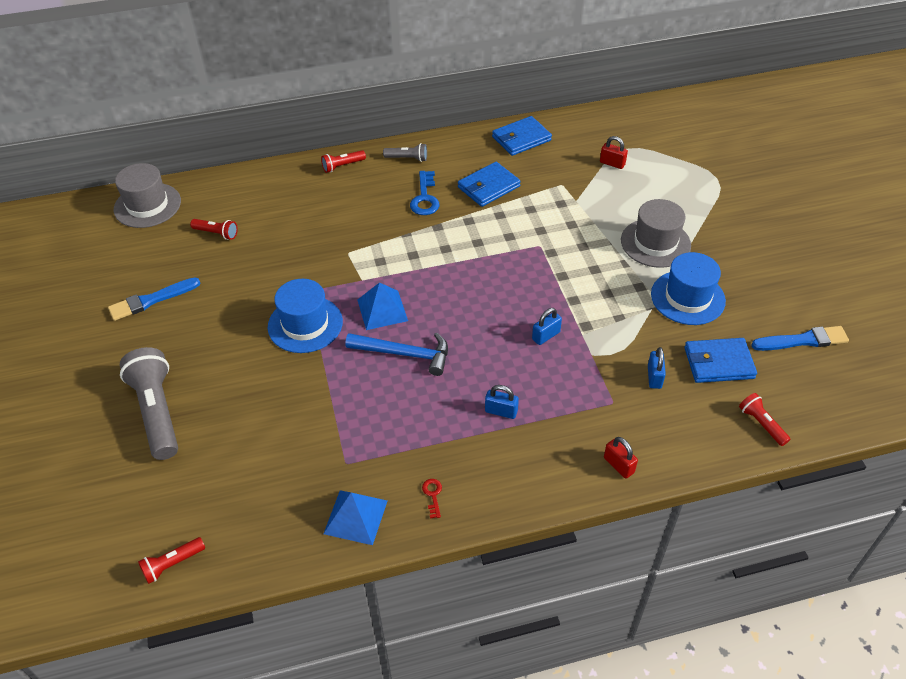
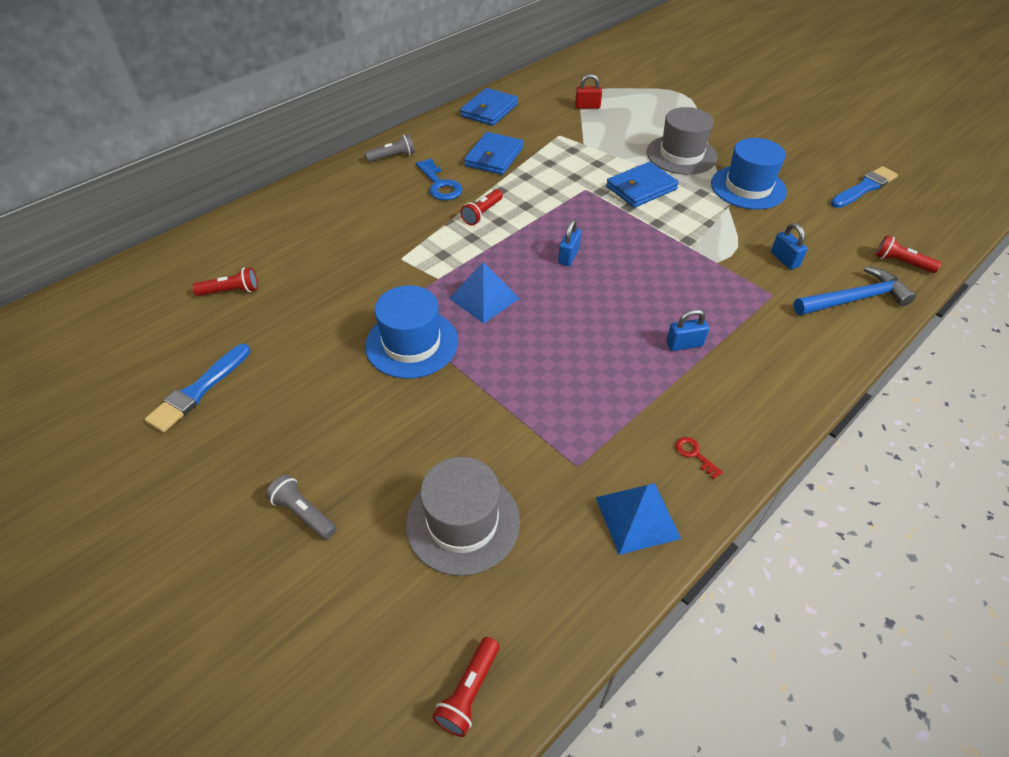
camera: 30 degrees left, 0 degrees up
(147, 205) = (117, 292): grey hat -> grey hat (463, 522)
(157, 412) = (304, 513): grey flashlight -> grey flashlight, size x0.49
(342, 166) = (328, 183): red flashlight -> red flashlight (482, 213)
(405, 354) = (544, 330): blue hammer -> blue hammer (854, 299)
(546, 336) = (661, 261): blue padlock -> blue padlock (568, 256)
(618, 465) = (829, 346): red padlock -> none
(718, 363) = (822, 228): blue wallet -> blue wallet (641, 188)

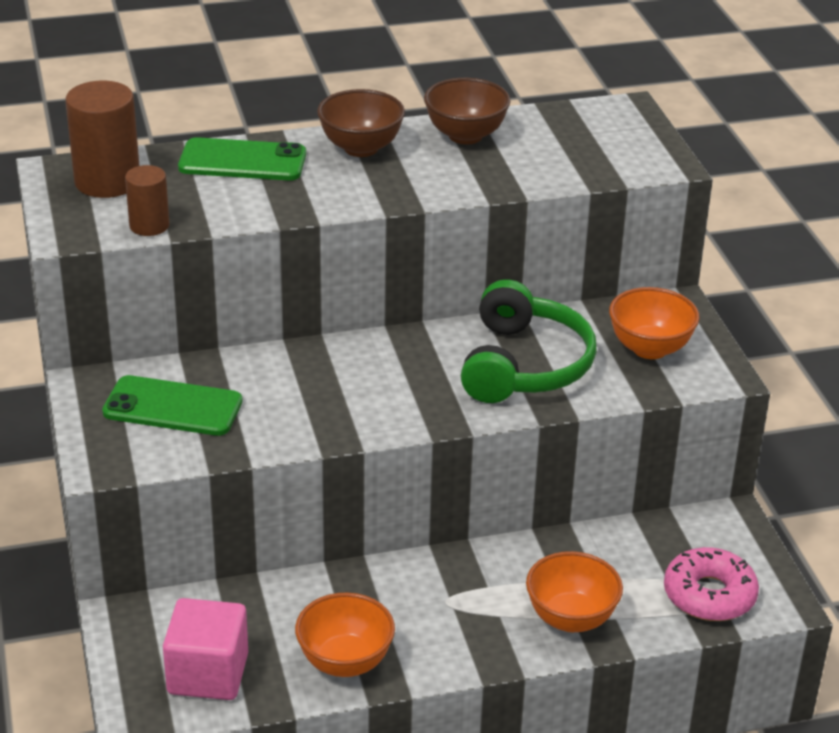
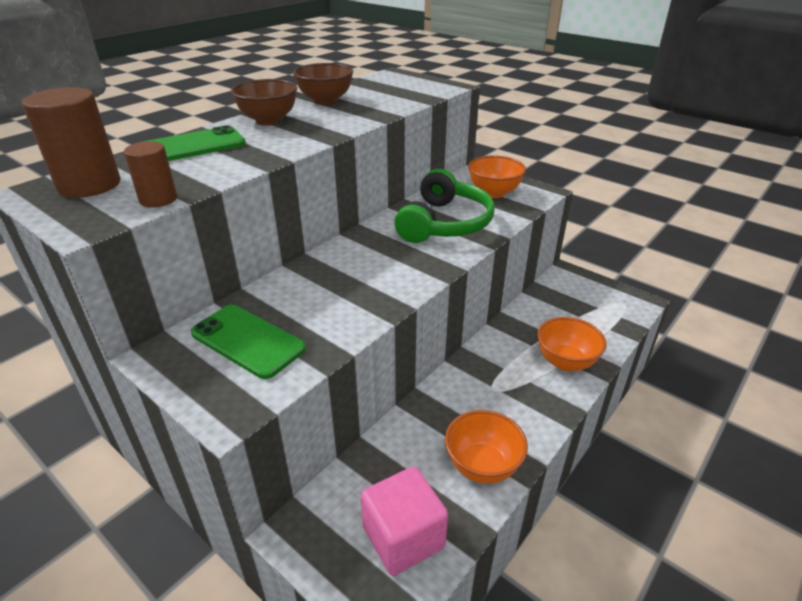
camera: 35 degrees left, 0 degrees up
(173, 407) = (248, 341): green phone -> green phone turned 60 degrees clockwise
(524, 365) = (444, 223): green headphones -> green headphones turned 45 degrees clockwise
(709, 595) = (607, 314): pink donut -> none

## What to work on
Look for the word "degrees". Copy out every line of the data that has it.

## Exercise result
camera: 30 degrees left, 0 degrees up
camera: 35 degrees left, 0 degrees up
(173, 407) = (248, 341): green phone -> green phone turned 60 degrees clockwise
(524, 365) = (444, 223): green headphones -> green headphones turned 45 degrees clockwise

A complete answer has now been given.